** EXTRACTED RECORDS follows **

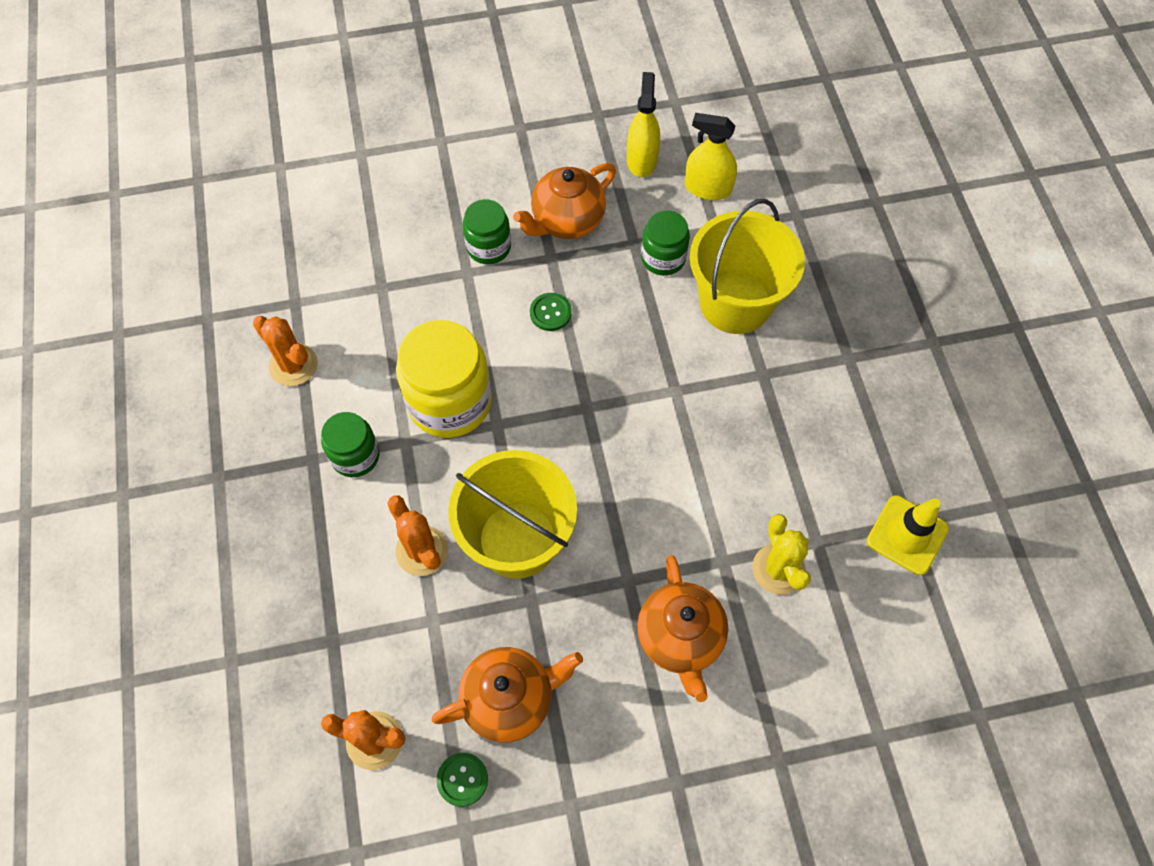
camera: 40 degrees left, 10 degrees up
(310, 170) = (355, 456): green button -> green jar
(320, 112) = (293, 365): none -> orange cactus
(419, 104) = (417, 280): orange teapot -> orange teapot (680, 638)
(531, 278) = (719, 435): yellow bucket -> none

** End of EXTRACTED RECORDS **

▶ [EXERCISE GOAL]: Tally the lines of the records that contain the word "none", then give only the tally.

▶ [RESPONSE AREA]: 2